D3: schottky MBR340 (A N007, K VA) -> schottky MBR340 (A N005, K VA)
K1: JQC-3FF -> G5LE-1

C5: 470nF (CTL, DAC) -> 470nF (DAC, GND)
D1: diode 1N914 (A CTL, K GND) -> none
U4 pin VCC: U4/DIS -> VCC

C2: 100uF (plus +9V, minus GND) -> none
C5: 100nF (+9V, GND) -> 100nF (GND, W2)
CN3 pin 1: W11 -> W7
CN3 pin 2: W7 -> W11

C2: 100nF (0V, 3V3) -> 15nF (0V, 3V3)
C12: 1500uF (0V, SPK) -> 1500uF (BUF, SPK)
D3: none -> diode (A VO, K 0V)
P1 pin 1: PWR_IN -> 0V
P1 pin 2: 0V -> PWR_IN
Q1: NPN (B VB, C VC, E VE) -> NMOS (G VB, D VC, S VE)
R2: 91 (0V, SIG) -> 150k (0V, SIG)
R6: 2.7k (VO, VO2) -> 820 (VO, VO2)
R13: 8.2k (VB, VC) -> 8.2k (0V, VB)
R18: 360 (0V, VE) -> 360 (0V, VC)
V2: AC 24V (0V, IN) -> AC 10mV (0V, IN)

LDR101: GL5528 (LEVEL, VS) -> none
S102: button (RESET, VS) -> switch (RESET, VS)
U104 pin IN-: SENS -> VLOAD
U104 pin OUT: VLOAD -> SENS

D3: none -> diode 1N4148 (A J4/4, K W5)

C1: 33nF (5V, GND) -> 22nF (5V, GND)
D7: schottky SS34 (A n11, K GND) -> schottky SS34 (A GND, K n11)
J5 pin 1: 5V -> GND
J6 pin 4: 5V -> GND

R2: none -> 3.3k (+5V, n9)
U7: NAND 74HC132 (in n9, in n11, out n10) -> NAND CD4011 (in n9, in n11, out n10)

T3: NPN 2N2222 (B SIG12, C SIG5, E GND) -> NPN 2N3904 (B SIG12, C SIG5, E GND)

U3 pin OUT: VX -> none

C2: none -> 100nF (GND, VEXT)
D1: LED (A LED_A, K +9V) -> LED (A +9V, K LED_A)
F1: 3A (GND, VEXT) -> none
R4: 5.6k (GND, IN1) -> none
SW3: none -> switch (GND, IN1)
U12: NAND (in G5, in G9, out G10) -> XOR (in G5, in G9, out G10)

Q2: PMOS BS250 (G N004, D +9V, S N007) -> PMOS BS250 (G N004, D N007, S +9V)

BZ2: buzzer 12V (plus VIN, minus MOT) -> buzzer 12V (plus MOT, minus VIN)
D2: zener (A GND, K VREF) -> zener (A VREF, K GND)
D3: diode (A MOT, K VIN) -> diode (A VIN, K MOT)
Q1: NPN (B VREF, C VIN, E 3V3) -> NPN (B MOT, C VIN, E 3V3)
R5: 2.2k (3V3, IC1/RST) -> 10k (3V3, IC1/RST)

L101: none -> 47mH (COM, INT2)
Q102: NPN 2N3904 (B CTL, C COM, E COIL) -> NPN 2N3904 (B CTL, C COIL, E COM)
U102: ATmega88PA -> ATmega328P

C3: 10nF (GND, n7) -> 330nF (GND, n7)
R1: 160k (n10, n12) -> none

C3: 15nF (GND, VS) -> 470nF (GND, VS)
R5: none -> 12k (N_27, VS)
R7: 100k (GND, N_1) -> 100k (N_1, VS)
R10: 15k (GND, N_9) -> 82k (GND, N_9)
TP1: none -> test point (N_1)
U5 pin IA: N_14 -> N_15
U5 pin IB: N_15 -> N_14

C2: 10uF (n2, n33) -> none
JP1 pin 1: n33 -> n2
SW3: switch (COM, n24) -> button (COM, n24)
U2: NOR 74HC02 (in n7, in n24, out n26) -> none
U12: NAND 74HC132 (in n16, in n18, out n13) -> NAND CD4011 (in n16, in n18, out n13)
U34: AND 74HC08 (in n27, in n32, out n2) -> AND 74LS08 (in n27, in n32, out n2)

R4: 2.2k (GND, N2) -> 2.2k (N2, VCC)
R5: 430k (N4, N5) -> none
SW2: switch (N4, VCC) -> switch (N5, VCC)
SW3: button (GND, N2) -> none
★ ★ ★ ★ ★
INSTRUCTIONS TO FOLLOW: All lines above from the one with "CN3 pin 1: W11 -> W7" to the one with "R6: 2.7k (VO, VO2) -> 820 (VO, VO2)", inclusive, should be copied exactly, and no other lines.

EXPECTED OUTPUT:
CN3 pin 1: W11 -> W7
CN3 pin 2: W7 -> W11

C2: 100nF (0V, 3V3) -> 15nF (0V, 3V3)
C12: 1500uF (0V, SPK) -> 1500uF (BUF, SPK)
D3: none -> diode (A VO, K 0V)
P1 pin 1: PWR_IN -> 0V
P1 pin 2: 0V -> PWR_IN
Q1: NPN (B VB, C VC, E VE) -> NMOS (G VB, D VC, S VE)
R2: 91 (0V, SIG) -> 150k (0V, SIG)
R6: 2.7k (VO, VO2) -> 820 (VO, VO2)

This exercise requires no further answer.